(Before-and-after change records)
************
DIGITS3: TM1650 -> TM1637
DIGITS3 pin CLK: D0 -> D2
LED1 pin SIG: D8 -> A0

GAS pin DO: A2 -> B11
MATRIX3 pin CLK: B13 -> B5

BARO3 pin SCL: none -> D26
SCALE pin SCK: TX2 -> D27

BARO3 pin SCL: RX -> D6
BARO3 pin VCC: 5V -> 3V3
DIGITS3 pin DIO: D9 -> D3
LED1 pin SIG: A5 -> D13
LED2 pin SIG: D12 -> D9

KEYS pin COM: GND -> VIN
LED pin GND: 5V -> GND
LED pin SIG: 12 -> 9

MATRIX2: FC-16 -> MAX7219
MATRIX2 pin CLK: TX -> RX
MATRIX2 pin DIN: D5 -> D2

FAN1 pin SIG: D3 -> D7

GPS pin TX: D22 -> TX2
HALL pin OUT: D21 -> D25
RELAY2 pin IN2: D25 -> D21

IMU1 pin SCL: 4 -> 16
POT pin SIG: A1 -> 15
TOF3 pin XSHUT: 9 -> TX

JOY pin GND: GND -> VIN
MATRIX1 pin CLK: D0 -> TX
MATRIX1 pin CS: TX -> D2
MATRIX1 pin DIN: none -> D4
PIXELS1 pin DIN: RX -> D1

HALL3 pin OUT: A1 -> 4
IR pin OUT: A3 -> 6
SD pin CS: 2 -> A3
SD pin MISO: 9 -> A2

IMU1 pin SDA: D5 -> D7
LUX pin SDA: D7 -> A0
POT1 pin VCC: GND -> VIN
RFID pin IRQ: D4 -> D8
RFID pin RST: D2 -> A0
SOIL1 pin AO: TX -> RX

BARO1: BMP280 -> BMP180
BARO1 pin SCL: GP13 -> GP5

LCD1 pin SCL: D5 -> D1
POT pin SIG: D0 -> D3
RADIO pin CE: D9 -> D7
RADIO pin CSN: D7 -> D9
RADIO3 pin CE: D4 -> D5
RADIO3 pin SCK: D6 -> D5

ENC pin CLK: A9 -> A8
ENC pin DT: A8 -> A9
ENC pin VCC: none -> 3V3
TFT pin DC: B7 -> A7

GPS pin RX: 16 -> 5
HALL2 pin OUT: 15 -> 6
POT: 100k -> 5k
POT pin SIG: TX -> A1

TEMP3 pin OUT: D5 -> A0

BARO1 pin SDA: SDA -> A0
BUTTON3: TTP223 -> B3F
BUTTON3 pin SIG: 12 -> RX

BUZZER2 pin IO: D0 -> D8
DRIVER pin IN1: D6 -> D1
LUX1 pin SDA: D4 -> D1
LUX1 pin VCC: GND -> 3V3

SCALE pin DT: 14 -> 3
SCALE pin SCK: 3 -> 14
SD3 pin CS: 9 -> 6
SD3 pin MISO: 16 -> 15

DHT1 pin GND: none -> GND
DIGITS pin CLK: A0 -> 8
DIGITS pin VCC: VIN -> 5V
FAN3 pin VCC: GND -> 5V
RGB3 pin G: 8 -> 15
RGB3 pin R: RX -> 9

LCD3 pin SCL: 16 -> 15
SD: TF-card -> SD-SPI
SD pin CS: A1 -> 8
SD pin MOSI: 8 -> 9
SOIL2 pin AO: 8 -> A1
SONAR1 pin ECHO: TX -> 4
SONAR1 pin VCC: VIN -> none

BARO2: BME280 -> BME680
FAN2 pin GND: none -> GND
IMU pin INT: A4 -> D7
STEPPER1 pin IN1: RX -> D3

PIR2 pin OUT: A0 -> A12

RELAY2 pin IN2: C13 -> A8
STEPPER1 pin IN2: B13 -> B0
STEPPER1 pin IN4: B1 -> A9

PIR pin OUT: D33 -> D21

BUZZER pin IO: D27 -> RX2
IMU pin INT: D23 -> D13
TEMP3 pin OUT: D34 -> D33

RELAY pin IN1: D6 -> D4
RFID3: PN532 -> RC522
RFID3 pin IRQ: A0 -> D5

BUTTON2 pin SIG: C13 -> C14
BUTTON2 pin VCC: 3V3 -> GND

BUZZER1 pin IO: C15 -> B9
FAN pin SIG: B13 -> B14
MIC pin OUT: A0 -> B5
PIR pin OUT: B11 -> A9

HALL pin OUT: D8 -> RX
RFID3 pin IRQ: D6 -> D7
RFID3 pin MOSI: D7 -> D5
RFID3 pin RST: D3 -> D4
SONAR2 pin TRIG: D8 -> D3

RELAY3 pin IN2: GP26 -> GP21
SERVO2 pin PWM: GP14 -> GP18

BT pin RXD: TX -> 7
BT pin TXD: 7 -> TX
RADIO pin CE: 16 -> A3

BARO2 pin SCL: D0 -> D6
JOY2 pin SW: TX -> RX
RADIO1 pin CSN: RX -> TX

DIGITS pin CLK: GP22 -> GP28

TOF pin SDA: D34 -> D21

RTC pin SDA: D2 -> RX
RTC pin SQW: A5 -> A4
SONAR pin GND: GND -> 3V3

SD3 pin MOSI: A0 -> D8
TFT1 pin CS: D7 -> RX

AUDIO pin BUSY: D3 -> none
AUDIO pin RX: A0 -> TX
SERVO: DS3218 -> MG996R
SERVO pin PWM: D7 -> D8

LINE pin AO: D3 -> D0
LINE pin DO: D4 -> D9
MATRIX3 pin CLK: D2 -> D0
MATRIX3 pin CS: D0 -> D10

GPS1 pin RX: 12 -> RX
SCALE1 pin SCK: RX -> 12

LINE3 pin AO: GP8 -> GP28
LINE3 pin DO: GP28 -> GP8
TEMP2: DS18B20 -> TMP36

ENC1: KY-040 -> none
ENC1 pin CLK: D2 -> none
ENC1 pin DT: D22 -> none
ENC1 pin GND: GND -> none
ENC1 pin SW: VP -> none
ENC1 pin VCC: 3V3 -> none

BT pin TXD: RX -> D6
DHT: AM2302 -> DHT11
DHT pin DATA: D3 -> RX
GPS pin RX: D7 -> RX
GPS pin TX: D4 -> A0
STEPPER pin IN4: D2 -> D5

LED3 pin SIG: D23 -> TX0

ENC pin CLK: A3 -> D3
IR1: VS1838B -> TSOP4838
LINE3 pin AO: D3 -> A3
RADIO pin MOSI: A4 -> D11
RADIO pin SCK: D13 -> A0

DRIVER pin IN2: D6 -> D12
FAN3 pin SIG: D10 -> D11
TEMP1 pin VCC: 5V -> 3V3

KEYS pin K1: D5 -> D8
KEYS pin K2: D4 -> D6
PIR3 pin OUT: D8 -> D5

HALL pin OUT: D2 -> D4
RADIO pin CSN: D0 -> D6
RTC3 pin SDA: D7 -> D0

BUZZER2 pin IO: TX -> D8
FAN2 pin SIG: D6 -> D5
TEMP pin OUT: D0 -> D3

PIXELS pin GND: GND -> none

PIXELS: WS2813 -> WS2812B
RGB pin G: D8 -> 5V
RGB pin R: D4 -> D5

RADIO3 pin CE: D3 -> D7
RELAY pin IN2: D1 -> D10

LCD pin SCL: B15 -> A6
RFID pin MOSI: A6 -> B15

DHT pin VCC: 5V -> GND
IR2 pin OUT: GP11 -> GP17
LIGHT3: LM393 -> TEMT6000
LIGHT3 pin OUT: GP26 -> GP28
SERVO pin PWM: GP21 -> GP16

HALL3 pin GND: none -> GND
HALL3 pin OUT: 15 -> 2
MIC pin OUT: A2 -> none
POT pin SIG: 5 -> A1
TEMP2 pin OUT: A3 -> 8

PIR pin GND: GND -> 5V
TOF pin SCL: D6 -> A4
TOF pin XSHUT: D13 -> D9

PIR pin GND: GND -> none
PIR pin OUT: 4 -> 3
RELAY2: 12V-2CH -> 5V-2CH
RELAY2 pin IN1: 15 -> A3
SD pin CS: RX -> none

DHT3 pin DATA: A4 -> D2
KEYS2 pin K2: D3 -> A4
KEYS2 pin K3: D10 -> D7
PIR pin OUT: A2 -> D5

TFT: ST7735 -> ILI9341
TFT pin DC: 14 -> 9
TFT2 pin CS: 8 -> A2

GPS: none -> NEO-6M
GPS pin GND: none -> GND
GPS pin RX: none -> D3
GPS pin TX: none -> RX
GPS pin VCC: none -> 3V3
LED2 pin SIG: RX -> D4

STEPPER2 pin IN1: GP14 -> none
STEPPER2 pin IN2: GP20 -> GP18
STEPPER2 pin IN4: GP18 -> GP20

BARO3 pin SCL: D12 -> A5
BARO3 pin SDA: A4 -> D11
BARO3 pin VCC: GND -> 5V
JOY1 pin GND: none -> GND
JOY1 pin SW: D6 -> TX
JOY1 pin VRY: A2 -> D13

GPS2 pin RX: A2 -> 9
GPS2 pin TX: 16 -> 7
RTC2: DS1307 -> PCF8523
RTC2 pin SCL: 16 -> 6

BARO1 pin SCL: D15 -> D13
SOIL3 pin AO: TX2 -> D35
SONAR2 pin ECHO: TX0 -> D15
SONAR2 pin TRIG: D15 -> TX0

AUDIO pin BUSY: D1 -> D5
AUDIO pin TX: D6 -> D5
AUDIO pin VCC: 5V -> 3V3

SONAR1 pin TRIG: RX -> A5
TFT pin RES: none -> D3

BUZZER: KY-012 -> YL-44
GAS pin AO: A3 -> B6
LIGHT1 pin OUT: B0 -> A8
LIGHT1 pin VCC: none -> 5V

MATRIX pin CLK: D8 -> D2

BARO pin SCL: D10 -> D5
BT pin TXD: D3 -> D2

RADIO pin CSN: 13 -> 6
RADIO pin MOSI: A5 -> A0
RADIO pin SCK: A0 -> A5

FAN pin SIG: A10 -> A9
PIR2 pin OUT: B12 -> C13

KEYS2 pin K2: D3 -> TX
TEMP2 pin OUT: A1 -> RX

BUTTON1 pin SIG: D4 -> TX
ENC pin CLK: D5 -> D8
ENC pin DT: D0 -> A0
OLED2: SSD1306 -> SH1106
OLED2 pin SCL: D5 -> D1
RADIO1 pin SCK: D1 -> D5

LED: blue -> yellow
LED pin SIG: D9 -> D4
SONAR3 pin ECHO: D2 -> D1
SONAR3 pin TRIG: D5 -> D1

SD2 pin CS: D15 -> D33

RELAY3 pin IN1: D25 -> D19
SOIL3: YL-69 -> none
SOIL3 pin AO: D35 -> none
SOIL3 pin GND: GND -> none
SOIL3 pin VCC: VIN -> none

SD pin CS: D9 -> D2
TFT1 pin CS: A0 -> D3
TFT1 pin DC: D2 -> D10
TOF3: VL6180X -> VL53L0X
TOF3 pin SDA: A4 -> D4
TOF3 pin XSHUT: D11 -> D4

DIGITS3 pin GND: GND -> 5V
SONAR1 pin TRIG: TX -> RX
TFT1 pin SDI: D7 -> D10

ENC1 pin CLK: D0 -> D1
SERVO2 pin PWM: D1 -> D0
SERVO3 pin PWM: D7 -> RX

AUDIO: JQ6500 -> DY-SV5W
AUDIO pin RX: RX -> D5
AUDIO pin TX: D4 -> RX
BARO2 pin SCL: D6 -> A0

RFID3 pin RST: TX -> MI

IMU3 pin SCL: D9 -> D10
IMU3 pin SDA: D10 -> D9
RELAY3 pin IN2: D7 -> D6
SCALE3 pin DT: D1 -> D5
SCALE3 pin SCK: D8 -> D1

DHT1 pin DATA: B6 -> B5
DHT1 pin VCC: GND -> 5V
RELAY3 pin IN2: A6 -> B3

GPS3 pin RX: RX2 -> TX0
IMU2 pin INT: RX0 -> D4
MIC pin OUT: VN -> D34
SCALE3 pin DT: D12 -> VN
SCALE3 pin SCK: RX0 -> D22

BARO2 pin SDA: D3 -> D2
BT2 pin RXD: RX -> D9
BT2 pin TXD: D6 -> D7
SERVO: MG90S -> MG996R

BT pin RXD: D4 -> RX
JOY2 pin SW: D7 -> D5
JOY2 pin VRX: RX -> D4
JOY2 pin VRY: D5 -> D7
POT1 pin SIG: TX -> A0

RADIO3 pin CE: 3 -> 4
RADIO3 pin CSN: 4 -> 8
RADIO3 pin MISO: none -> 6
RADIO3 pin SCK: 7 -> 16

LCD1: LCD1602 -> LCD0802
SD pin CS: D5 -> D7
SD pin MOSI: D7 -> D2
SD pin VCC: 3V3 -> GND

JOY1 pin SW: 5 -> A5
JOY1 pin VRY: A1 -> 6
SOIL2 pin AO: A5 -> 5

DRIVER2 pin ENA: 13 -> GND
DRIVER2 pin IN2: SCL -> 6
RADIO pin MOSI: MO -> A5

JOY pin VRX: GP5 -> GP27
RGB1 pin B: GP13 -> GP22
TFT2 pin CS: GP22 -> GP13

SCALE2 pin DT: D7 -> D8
************
◆ What this task involves: The records are above. How many lines in them contain the word "DATA"? Give the number alone.

◆ Your solution: 3